Content revision data
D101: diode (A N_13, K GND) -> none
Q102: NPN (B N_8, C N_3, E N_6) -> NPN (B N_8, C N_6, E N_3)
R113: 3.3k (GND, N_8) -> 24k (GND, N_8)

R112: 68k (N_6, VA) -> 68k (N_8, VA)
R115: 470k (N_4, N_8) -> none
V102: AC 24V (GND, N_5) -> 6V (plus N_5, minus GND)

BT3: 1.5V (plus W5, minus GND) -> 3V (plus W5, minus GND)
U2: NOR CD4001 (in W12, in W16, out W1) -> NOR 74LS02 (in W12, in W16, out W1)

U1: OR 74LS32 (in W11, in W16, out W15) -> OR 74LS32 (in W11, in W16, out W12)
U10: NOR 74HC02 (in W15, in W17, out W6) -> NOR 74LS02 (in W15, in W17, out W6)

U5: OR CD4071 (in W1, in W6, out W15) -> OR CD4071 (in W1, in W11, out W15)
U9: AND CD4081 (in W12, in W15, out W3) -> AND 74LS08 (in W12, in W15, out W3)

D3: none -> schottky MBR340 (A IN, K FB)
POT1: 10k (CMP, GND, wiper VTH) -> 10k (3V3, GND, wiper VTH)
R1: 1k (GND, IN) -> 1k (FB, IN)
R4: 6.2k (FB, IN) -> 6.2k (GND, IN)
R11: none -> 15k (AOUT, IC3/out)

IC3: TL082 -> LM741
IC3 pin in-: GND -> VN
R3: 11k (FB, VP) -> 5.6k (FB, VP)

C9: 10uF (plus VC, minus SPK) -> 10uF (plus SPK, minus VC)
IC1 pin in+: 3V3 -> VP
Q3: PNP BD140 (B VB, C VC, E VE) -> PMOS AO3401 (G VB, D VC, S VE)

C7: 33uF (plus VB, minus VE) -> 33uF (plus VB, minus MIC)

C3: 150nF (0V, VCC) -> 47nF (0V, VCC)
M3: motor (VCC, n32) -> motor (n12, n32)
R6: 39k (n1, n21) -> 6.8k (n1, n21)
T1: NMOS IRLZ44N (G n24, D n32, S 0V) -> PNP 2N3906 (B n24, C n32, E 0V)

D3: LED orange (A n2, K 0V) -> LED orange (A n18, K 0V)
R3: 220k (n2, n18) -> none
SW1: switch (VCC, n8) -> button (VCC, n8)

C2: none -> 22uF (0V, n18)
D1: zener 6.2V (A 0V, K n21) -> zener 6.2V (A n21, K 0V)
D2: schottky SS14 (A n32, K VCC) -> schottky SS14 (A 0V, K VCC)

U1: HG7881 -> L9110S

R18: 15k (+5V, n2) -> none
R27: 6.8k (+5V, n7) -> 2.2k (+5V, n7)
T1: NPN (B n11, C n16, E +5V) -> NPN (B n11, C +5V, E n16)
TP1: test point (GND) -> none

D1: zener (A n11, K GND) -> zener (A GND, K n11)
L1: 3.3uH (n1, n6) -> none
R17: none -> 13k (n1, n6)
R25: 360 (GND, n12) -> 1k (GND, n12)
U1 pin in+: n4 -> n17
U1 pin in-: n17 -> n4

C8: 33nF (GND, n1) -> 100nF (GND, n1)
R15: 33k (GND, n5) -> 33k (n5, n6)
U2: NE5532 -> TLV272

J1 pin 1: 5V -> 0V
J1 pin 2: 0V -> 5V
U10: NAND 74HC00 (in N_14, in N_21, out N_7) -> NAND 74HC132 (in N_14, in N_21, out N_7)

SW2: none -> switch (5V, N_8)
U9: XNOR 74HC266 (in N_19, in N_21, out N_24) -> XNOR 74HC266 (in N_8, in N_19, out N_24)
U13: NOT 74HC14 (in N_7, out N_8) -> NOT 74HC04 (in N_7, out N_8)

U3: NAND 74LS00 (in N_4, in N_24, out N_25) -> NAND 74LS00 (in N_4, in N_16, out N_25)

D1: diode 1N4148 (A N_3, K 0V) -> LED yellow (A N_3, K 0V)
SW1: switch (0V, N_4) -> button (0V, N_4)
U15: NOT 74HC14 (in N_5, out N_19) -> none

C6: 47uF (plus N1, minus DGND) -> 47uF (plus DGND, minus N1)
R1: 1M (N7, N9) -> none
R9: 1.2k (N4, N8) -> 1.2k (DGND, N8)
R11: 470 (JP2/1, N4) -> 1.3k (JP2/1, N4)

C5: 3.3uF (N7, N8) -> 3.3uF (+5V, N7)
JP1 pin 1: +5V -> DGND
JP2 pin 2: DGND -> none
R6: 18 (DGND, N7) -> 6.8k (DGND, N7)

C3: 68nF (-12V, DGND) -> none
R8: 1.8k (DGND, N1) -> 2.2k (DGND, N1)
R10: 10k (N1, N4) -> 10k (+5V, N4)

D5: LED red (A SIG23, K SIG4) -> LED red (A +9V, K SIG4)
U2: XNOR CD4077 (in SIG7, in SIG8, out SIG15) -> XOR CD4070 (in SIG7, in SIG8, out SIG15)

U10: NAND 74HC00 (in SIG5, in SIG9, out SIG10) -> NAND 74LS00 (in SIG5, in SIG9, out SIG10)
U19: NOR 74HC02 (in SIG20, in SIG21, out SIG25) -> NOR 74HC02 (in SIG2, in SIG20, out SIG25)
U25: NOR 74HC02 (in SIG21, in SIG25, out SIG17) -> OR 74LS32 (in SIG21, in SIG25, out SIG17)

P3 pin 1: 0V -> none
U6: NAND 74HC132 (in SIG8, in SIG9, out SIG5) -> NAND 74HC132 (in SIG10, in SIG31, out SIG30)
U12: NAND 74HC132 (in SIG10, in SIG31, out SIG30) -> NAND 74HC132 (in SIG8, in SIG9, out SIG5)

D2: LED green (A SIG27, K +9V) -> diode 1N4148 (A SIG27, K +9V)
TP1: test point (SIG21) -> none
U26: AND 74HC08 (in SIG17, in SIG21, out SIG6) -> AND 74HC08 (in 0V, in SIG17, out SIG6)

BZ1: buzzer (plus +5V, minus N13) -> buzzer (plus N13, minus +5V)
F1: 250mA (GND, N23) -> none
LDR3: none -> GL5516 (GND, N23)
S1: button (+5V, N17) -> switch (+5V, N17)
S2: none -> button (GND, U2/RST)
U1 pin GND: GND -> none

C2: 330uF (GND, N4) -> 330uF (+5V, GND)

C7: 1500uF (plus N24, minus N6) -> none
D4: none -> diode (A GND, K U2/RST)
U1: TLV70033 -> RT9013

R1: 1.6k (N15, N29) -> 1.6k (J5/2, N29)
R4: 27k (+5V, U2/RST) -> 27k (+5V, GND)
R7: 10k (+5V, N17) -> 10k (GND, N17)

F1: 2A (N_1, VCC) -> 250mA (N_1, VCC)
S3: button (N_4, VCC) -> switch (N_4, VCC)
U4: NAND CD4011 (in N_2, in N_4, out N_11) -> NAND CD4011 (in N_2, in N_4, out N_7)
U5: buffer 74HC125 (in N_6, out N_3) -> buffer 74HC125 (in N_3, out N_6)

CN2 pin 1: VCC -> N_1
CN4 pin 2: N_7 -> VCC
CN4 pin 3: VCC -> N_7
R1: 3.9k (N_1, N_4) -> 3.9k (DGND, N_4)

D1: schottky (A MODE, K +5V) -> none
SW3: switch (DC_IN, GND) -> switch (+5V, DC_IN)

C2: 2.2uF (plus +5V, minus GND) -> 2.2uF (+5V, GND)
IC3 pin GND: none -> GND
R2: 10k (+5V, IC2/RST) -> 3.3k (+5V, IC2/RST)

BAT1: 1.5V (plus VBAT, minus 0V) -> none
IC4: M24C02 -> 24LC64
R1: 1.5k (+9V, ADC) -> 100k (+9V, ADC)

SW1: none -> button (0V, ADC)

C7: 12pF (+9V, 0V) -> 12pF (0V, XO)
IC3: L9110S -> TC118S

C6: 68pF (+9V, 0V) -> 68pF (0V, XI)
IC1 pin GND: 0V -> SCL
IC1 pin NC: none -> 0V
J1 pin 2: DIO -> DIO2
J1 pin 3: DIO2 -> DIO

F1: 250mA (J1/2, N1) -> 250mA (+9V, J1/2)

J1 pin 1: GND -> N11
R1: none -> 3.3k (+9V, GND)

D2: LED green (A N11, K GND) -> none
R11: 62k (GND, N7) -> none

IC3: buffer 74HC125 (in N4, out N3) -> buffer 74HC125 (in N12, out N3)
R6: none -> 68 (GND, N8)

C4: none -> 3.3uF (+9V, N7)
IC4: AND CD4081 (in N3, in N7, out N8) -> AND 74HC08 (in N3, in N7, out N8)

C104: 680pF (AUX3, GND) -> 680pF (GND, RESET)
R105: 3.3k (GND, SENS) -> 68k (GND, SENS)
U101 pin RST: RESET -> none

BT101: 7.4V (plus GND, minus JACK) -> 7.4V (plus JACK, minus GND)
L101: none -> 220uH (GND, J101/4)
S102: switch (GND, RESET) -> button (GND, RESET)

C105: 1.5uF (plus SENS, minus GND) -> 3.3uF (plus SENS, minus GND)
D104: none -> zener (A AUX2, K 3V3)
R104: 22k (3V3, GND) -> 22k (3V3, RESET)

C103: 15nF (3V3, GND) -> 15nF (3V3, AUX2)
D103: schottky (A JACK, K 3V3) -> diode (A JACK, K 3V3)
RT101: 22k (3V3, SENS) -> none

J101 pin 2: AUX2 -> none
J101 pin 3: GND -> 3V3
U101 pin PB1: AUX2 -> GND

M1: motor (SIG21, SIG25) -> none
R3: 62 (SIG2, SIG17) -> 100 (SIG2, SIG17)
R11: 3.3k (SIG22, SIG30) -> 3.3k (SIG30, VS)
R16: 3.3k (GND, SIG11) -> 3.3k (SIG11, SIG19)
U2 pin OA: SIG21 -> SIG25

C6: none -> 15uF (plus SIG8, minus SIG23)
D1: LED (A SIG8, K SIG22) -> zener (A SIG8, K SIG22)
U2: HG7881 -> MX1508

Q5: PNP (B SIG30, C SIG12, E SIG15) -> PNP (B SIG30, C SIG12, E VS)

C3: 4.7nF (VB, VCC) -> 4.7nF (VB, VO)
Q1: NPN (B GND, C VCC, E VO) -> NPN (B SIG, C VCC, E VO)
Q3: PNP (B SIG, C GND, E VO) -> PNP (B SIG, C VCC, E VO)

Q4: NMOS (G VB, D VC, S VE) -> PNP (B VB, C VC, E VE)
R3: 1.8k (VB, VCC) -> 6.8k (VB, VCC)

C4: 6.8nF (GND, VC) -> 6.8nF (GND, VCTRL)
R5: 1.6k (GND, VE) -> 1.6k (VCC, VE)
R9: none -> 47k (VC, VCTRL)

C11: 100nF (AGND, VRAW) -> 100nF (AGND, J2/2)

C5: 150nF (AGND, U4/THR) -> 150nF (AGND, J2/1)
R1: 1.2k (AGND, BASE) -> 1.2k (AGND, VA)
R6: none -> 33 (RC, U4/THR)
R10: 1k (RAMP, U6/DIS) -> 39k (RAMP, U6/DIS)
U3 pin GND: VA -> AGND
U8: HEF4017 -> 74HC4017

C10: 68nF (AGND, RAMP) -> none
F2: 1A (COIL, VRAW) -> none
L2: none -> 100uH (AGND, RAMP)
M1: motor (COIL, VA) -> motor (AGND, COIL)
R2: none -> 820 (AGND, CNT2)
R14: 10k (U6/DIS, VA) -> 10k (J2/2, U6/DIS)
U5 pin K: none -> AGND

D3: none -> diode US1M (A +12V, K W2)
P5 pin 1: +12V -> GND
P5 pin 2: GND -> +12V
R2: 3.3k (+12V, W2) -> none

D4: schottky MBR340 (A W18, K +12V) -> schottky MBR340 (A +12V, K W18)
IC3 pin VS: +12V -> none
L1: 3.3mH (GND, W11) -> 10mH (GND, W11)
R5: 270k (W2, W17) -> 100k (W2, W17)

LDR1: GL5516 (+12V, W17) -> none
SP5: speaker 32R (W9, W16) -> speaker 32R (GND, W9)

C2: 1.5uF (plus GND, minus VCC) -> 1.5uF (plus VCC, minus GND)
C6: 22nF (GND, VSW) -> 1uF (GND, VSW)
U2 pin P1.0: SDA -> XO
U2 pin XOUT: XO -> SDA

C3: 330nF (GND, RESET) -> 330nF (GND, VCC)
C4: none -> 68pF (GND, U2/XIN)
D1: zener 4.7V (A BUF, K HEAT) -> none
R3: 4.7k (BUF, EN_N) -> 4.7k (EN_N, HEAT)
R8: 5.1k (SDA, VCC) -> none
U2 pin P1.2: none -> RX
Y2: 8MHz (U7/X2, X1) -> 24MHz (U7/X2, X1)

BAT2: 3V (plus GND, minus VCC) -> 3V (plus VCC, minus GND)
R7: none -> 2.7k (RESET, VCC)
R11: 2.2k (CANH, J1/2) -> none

Work required:
Only the lines from the one holding "C2: 1.5uF (plus" to the end of the entries above belong in the answer, each copied exactly.

Task output:
C2: 1.5uF (plus GND, minus VCC) -> 1.5uF (plus VCC, minus GND)
C6: 22nF (GND, VSW) -> 1uF (GND, VSW)
U2 pin P1.0: SDA -> XO
U2 pin XOUT: XO -> SDA

C3: 330nF (GND, RESET) -> 330nF (GND, VCC)
C4: none -> 68pF (GND, U2/XIN)
D1: zener 4.7V (A BUF, K HEAT) -> none
R3: 4.7k (BUF, EN_N) -> 4.7k (EN_N, HEAT)
R8: 5.1k (SDA, VCC) -> none
U2 pin P1.2: none -> RX
Y2: 8MHz (U7/X2, X1) -> 24MHz (U7/X2, X1)

BAT2: 3V (plus GND, minus VCC) -> 3V (plus VCC, minus GND)
R7: none -> 2.7k (RESET, VCC)
R11: 2.2k (CANH, J1/2) -> none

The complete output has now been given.